* Prompt
Set down, character for character, everything in the records below from the line holding "camera: 145 degrees right, 5 degrees up" down to the line holding "none -> yellow apple [966,377,1007,415]", and no other line.

* Extracted material
━━━━

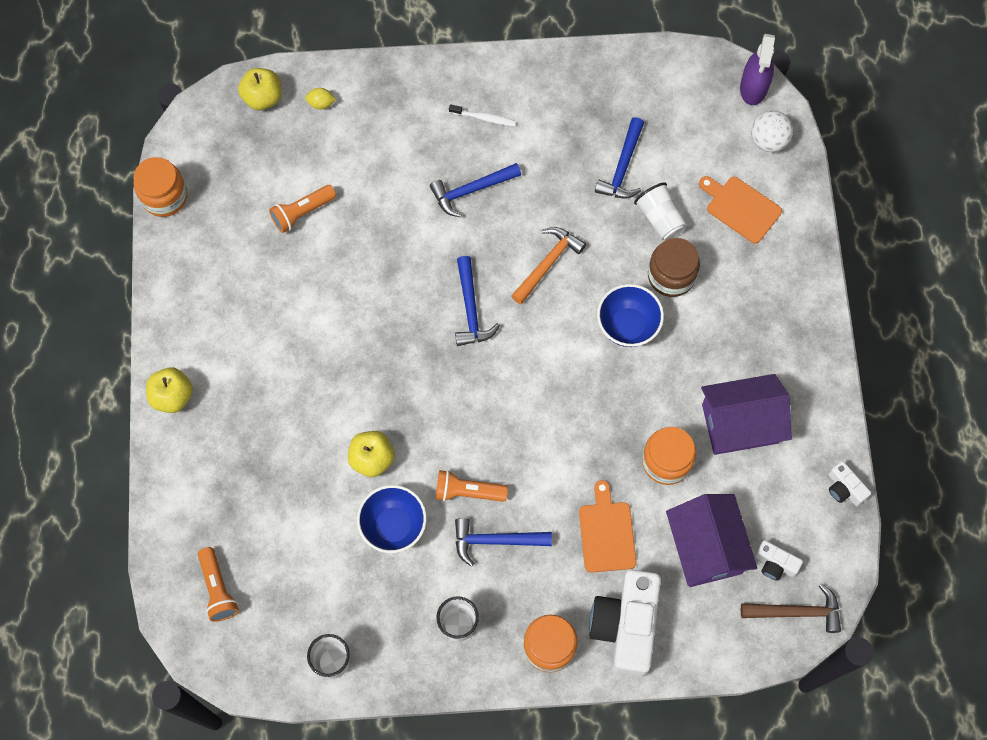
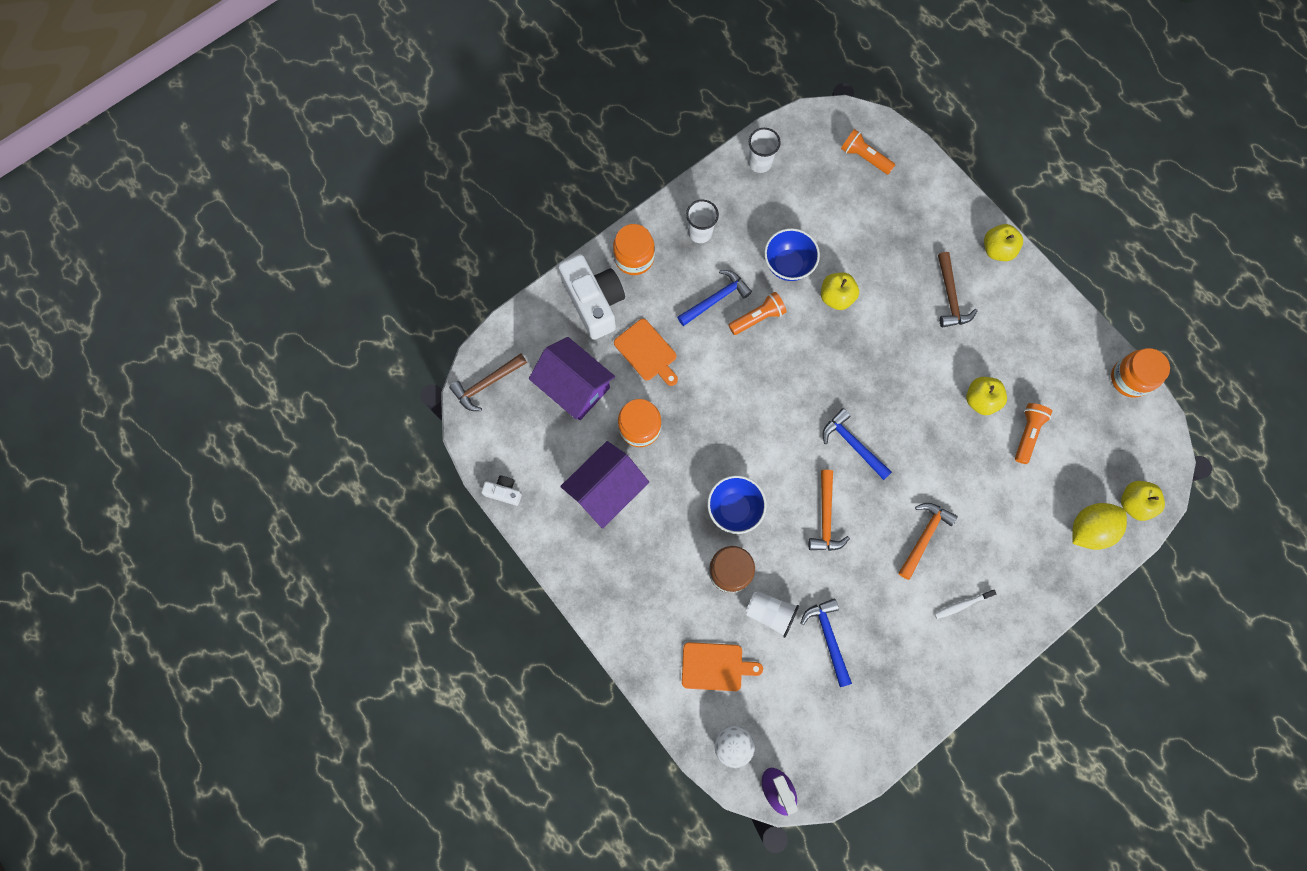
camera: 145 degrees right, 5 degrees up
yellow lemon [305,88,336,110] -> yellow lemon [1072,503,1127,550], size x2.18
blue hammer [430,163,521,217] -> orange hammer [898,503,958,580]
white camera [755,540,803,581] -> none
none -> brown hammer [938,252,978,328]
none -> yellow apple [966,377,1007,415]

━━━━

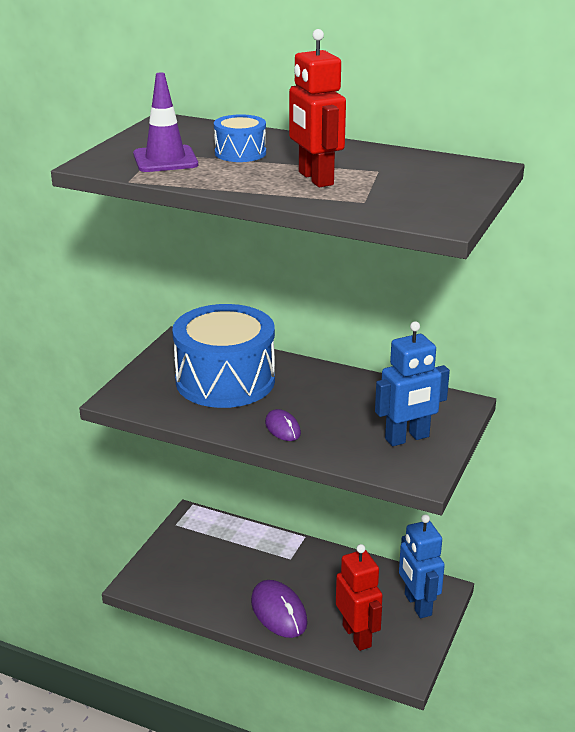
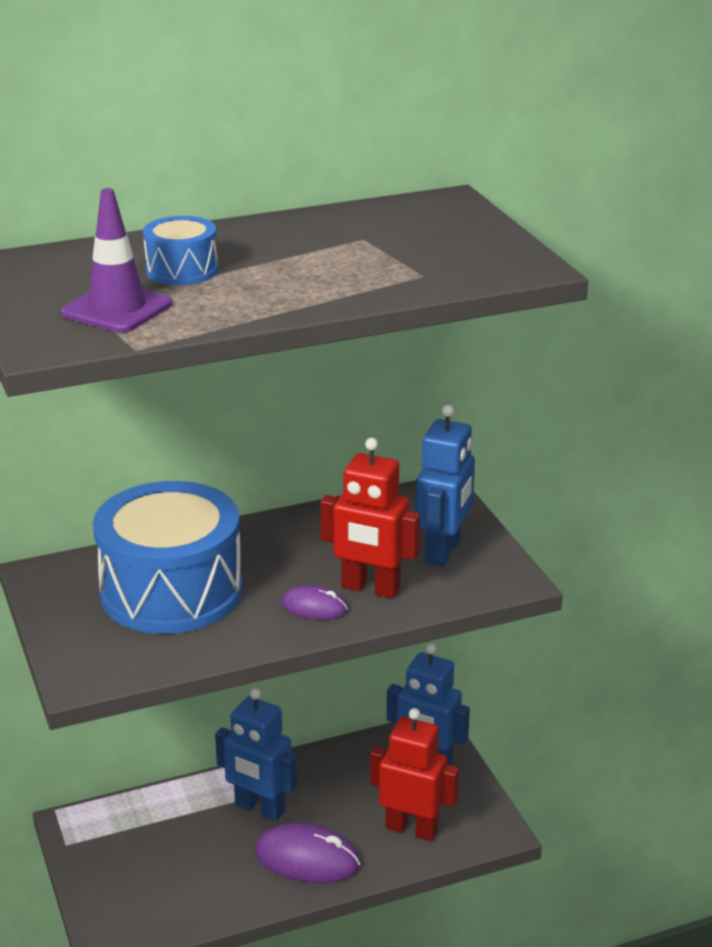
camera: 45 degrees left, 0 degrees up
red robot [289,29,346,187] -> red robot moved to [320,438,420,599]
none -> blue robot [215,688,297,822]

━━━━

* Exercise solution
camera: 145 degrees right, 5 degrees up
yellow lemon [305,88,336,110] -> yellow lemon [1072,503,1127,550], size x2.18
blue hammer [430,163,521,217] -> orange hammer [898,503,958,580]
white camera [755,540,803,581] -> none
none -> brown hammer [938,252,978,328]
none -> yellow apple [966,377,1007,415]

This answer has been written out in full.